Source records:
- Opening Delimiter -

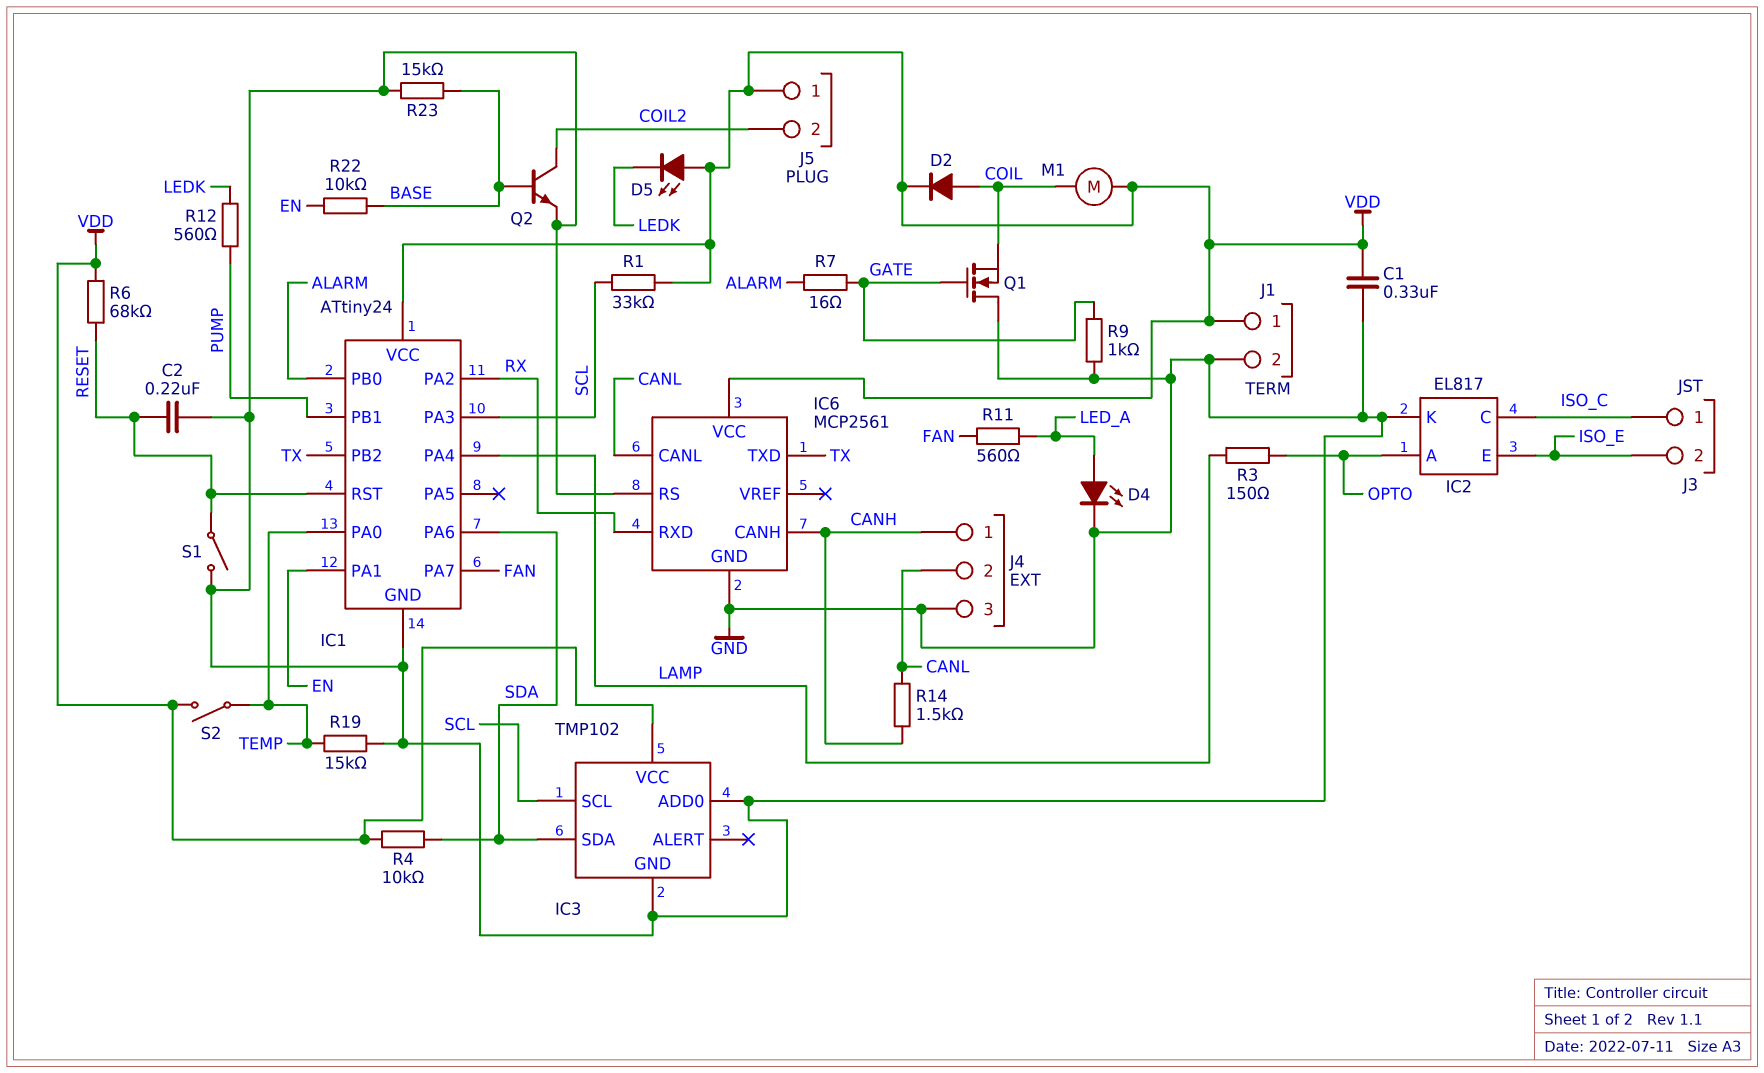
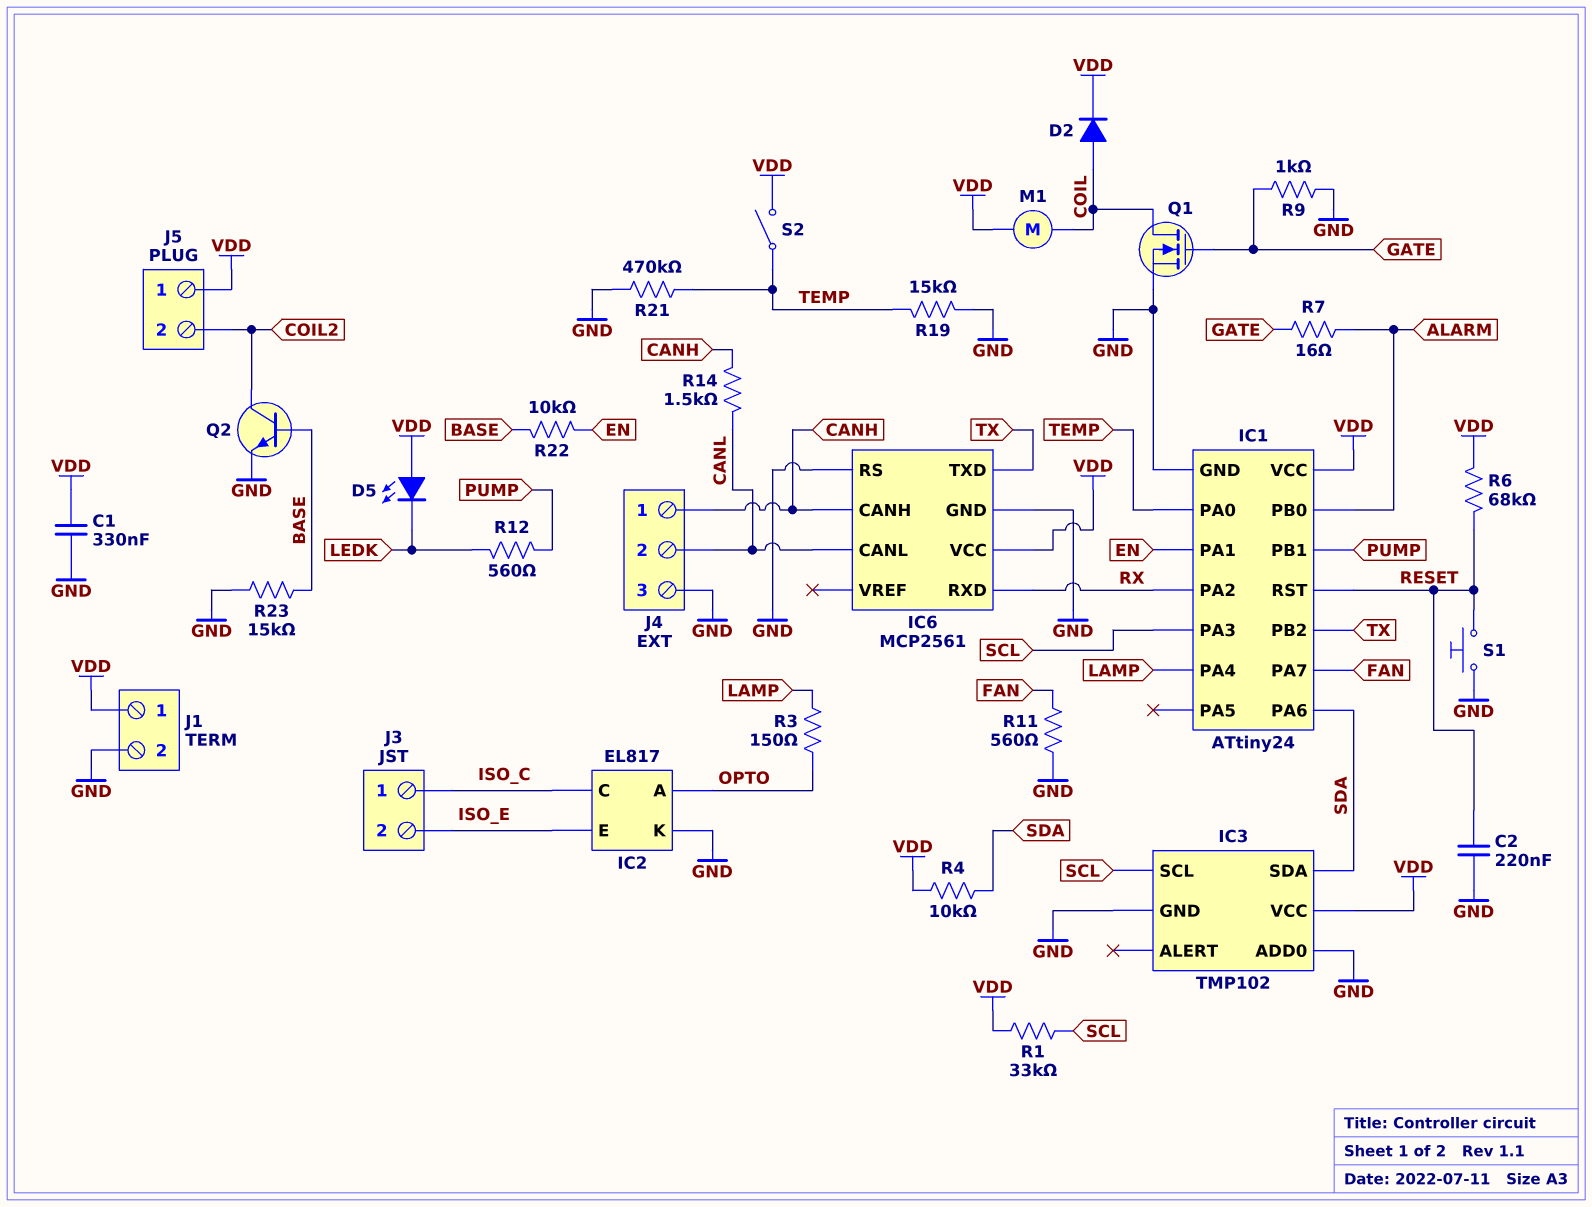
D4: LED (A LED_A, K GND) -> none
Q1: NMOS (G GATE, D GND, S COIL) -> NMOS (G GATE, D COIL, S GND)
R11: 560 (FAN, LED_A) -> 560 (FAN, GND)
R21: none -> 470k (GND, TEMP)
S1: switch (GND, RESET) -> button (GND, RESET)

- Closing Delimiter -

■ Exercise ■
Give the records a second time exactly, keeping the images out.

■ Your solution ■
D4: LED (A LED_A, K GND) -> none
Q1: NMOS (G GATE, D GND, S COIL) -> NMOS (G GATE, D COIL, S GND)
R11: 560 (FAN, LED_A) -> 560 (FAN, GND)
R21: none -> 470k (GND, TEMP)
S1: switch (GND, RESET) -> button (GND, RESET)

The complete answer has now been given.